--- Task instructions ---
Set down the data again word for word. Skip any pictures.

(Records excerpted from a collection)

○ ○ ○ ○

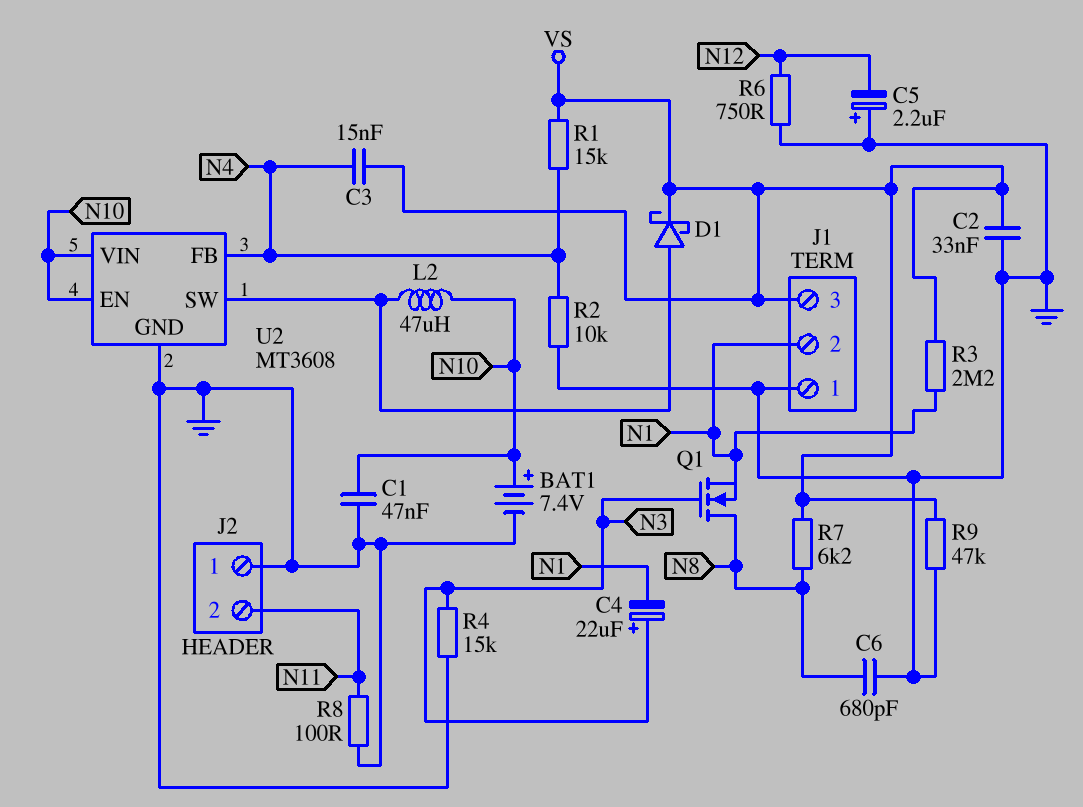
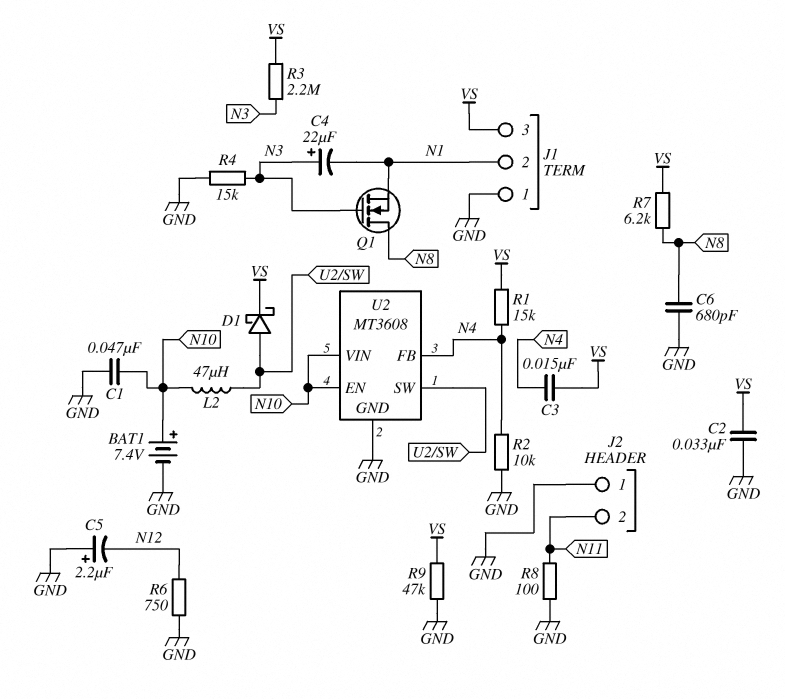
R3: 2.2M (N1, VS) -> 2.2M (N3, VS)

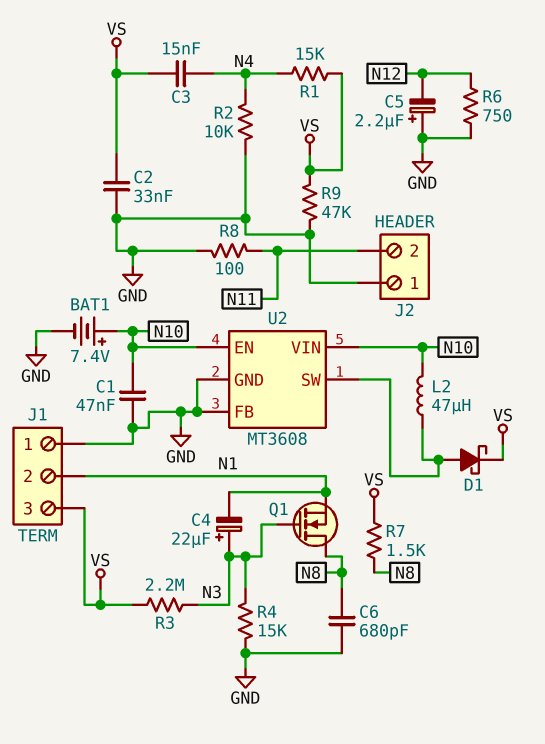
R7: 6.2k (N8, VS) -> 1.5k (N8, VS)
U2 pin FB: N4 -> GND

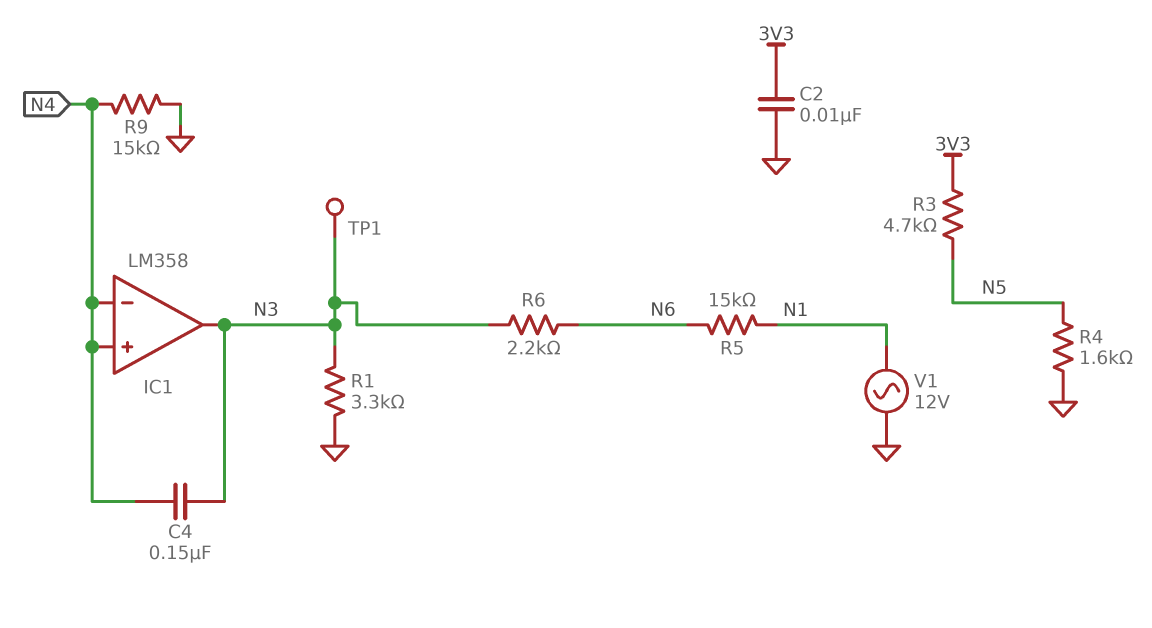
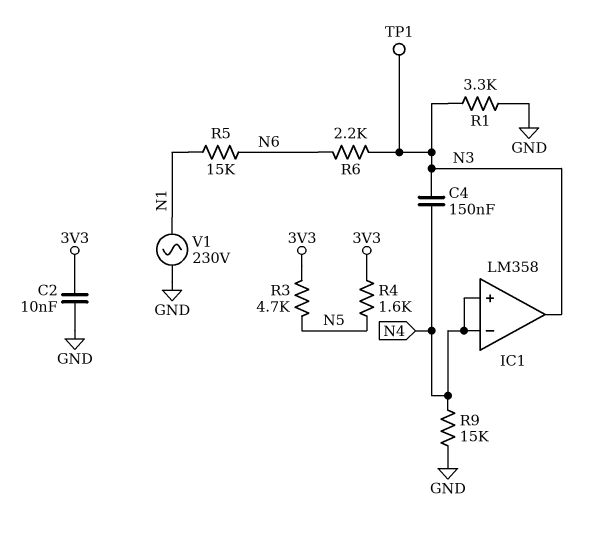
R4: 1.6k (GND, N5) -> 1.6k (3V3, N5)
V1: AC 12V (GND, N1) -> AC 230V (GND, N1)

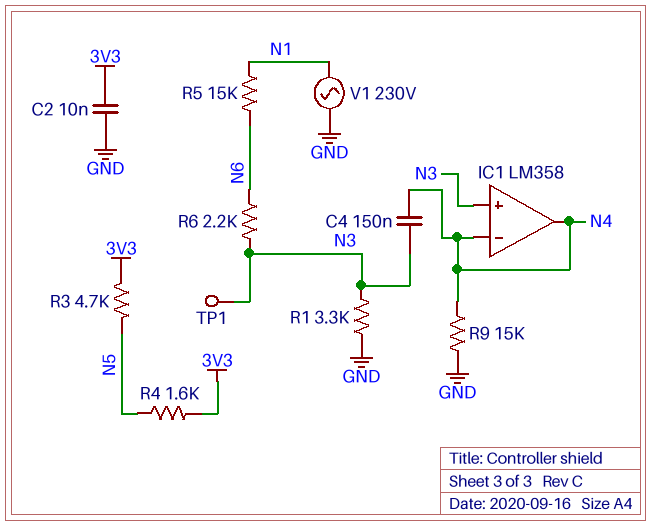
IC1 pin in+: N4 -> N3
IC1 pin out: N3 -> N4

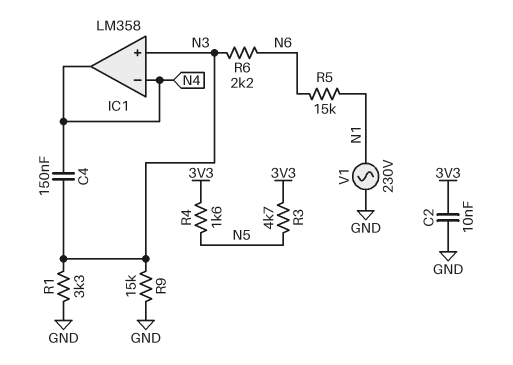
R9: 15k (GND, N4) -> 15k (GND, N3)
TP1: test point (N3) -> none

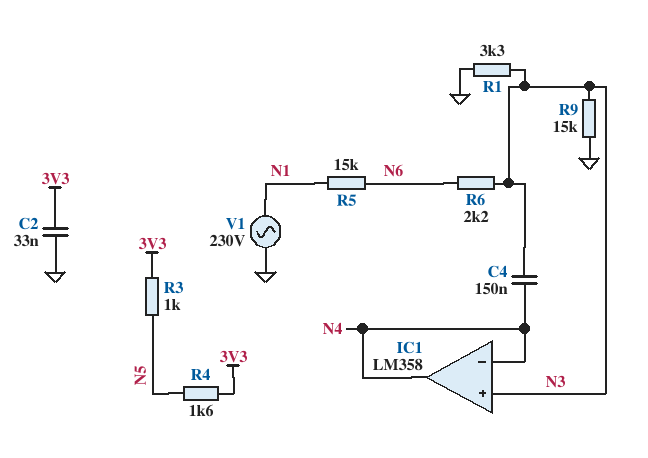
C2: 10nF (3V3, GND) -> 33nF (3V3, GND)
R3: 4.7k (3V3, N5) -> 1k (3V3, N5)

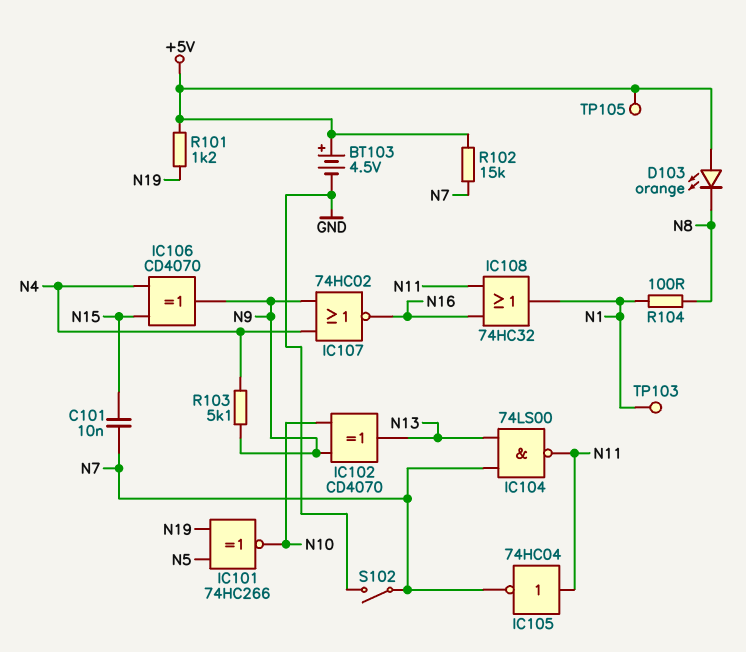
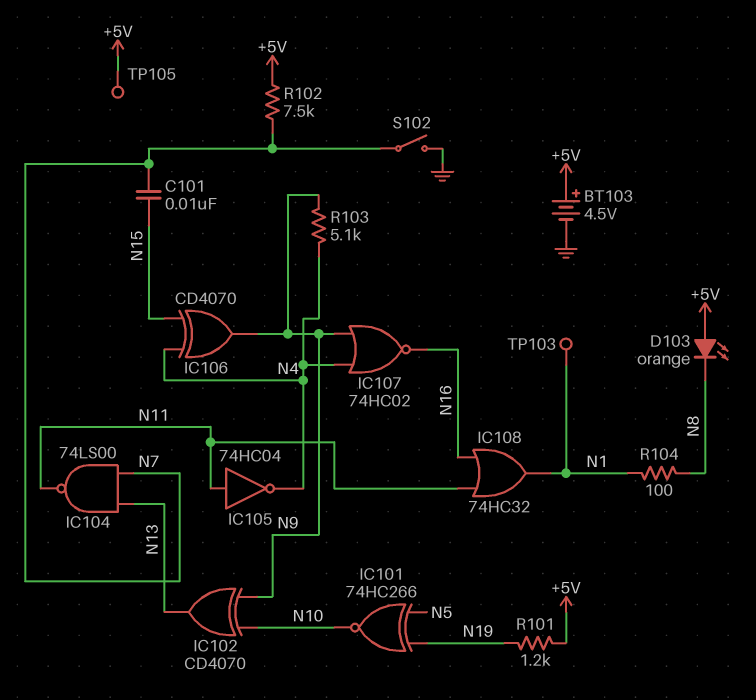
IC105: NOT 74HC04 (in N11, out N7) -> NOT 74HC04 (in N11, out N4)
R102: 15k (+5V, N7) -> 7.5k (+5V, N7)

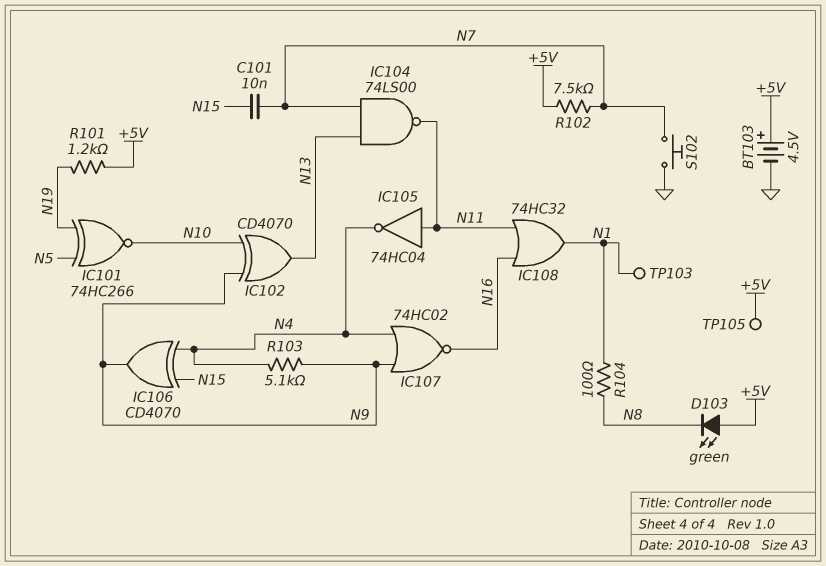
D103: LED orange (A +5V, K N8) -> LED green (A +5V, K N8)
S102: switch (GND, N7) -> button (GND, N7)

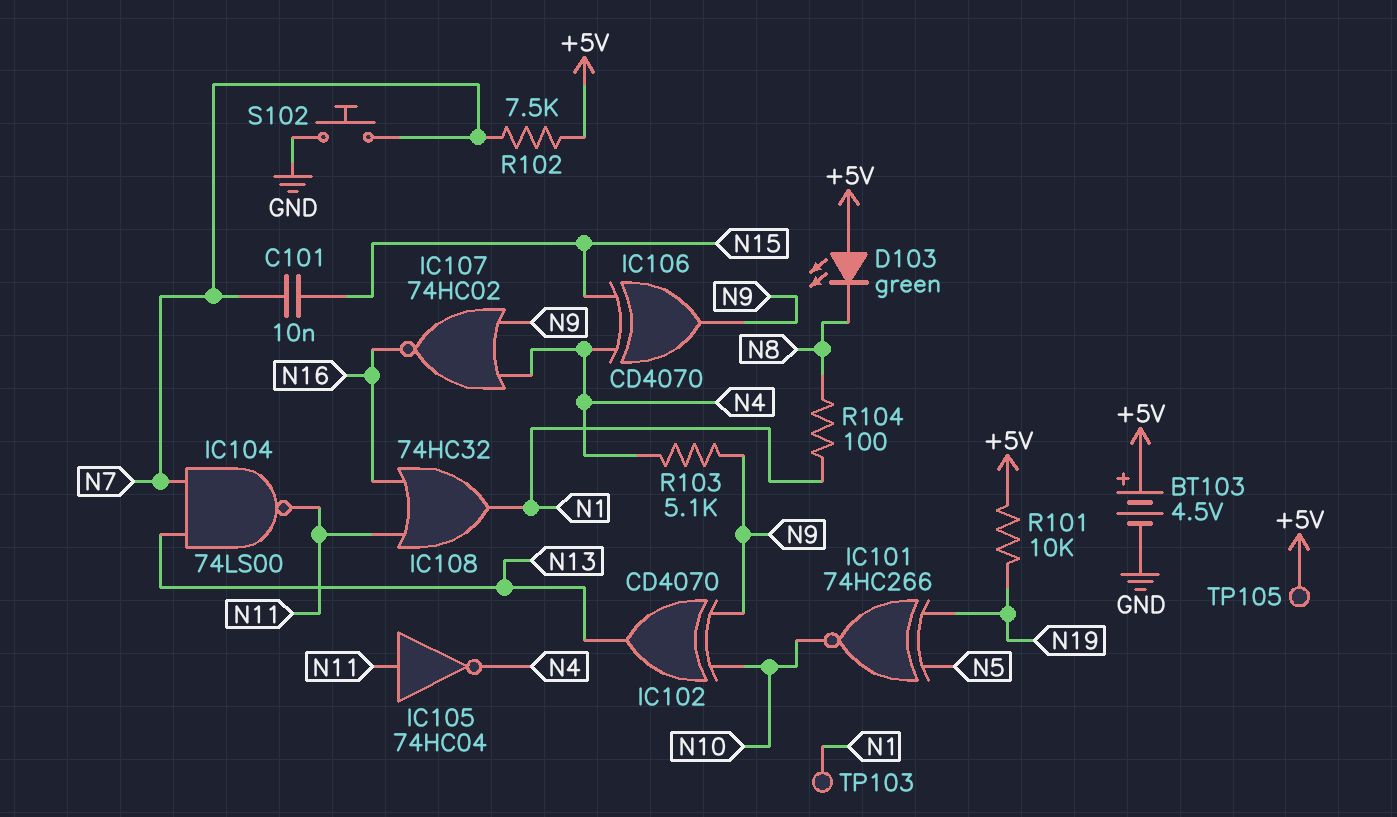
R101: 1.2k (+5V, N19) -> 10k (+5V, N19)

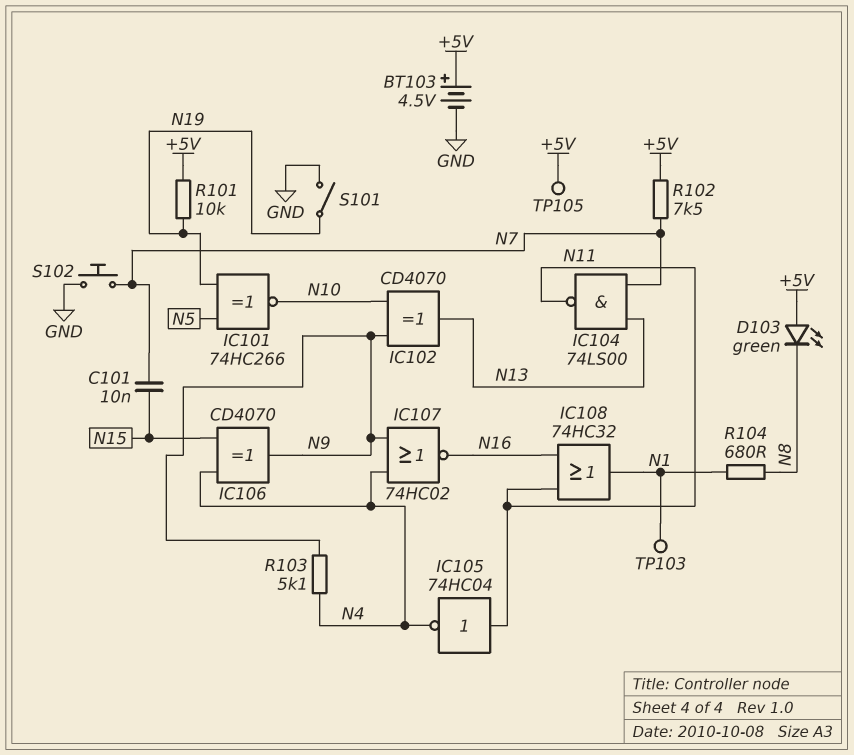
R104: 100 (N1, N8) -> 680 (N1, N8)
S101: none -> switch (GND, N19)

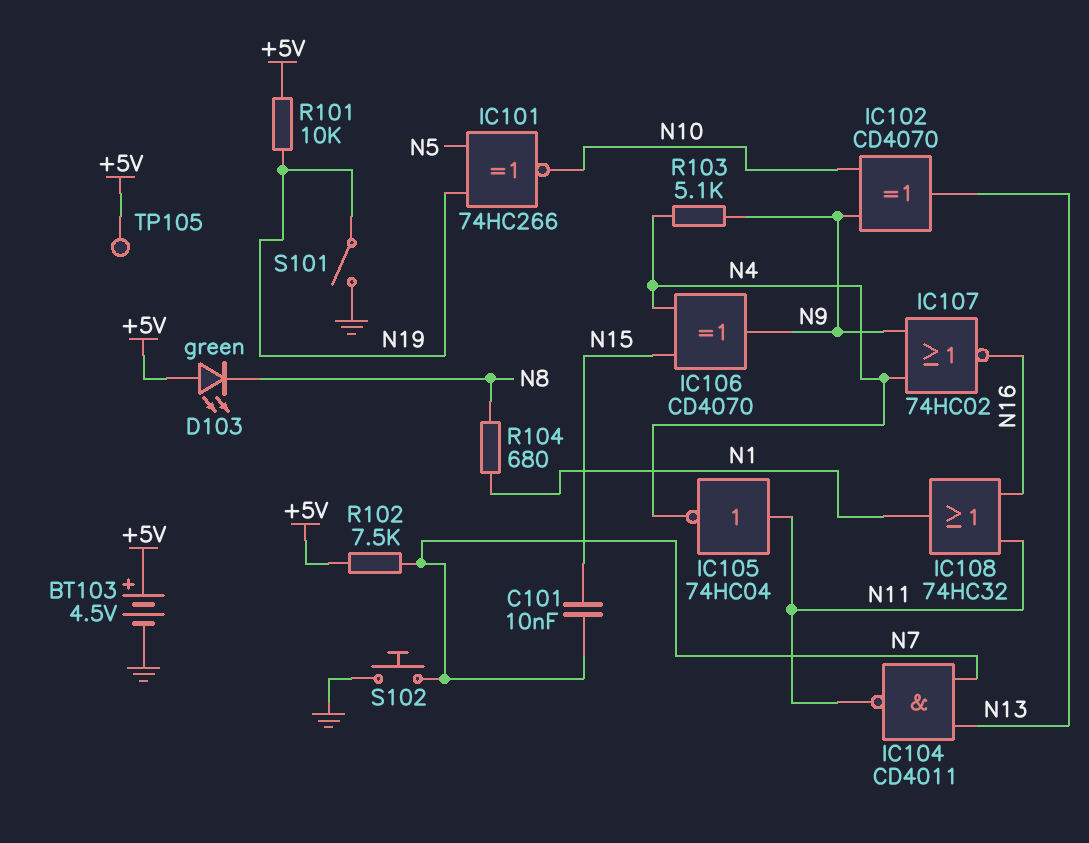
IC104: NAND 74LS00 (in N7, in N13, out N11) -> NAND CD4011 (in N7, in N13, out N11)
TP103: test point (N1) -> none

○ ○ ○ ○

--- Exercise response ---
R3: 2.2M (N1, VS) -> 2.2M (N3, VS)

R7: 6.2k (N8, VS) -> 1.5k (N8, VS)
U2 pin FB: N4 -> GND

R4: 1.6k (GND, N5) -> 1.6k (3V3, N5)
V1: AC 12V (GND, N1) -> AC 230V (GND, N1)

IC1 pin in+: N4 -> N3
IC1 pin out: N3 -> N4

R9: 15k (GND, N4) -> 15k (GND, N3)
TP1: test point (N3) -> none

C2: 10nF (3V3, GND) -> 33nF (3V3, GND)
R3: 4.7k (3V3, N5) -> 1k (3V3, N5)

IC105: NOT 74HC04 (in N11, out N7) -> NOT 74HC04 (in N11, out N4)
R102: 15k (+5V, N7) -> 7.5k (+5V, N7)

D103: LED orange (A +5V, K N8) -> LED green (A +5V, K N8)
S102: switch (GND, N7) -> button (GND, N7)

R101: 1.2k (+5V, N19) -> 10k (+5V, N19)

R104: 100 (N1, N8) -> 680 (N1, N8)
S101: none -> switch (GND, N19)

IC104: NAND 74LS00 (in N7, in N13, out N11) -> NAND CD4011 (in N7, in N13, out N11)
TP103: test point (N1) -> none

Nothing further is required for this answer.